Exercise prompt: Once you have located the line containing "camera: 40 degrees left, 5 degrees down" in the material below, return it exactly along with each line after it through the line containing "(429, 265) = (317, 149): brown".

BEGIN

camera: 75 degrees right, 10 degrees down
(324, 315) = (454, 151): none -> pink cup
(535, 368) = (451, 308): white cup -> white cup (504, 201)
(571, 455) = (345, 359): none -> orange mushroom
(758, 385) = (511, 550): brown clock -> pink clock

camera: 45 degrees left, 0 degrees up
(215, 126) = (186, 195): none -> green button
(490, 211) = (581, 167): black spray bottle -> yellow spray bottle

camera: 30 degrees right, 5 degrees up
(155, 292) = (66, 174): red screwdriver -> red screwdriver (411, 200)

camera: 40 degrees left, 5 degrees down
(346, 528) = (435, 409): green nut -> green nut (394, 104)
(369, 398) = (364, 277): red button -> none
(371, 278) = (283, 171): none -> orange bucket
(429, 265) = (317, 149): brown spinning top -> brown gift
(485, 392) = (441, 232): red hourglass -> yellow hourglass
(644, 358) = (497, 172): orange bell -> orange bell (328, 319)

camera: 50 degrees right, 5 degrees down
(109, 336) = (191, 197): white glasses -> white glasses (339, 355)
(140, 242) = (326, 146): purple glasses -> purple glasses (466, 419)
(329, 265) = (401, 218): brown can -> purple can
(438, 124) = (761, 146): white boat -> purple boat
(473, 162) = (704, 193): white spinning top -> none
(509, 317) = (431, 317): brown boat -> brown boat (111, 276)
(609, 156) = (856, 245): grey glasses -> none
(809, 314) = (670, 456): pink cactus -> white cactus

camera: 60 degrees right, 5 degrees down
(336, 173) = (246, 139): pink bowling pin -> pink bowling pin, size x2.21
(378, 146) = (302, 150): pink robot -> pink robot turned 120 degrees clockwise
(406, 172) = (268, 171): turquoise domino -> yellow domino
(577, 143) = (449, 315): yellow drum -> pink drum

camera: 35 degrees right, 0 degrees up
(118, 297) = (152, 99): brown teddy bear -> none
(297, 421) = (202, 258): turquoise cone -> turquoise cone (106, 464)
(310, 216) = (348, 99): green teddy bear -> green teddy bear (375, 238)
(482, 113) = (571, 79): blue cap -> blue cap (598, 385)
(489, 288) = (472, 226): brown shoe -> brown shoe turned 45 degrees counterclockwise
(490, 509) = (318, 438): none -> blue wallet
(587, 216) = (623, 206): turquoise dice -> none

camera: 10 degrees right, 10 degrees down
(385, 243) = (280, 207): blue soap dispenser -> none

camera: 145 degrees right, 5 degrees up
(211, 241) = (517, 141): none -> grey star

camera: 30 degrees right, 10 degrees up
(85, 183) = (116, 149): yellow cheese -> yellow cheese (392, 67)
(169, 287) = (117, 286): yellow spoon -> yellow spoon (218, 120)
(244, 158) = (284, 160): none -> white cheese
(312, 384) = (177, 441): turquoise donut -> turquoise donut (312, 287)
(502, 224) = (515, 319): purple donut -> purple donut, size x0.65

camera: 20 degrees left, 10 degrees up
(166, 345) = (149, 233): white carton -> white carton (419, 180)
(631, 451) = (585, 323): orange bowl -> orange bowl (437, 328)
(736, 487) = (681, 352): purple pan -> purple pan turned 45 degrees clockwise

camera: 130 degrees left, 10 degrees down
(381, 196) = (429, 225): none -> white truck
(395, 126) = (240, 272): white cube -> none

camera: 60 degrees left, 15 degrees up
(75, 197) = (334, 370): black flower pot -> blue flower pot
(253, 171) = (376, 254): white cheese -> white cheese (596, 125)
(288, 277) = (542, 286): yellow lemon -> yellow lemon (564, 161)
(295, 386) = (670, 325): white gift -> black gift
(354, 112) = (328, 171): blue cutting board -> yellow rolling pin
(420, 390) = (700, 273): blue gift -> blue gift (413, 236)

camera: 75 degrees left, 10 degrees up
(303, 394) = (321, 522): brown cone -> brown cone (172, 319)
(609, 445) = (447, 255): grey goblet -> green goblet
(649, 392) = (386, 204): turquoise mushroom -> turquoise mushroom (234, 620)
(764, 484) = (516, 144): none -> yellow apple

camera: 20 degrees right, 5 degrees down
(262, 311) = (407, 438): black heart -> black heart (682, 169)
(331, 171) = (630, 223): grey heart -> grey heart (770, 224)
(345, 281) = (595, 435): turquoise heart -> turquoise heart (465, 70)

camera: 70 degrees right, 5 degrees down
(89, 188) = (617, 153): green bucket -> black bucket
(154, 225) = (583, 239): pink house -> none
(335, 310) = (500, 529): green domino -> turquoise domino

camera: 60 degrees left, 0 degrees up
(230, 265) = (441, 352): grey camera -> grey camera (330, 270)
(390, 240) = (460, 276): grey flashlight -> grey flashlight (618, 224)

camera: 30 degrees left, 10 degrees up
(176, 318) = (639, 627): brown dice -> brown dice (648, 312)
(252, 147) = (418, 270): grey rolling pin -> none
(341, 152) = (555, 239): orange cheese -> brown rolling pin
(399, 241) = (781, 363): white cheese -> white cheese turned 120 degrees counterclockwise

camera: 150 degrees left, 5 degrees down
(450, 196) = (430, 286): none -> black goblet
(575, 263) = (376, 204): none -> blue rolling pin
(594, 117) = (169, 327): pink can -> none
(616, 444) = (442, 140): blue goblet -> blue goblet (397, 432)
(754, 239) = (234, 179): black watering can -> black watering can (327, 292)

END

Solution to this exercise:
camera: 40 degrees left, 5 degrees down
(346, 528) = (435, 409): green nut -> green nut (394, 104)
(369, 398) = (364, 277): red button -> none
(371, 278) = (283, 171): none -> orange bucket
(429, 265) = (317, 149): brown spinning top -> brown gift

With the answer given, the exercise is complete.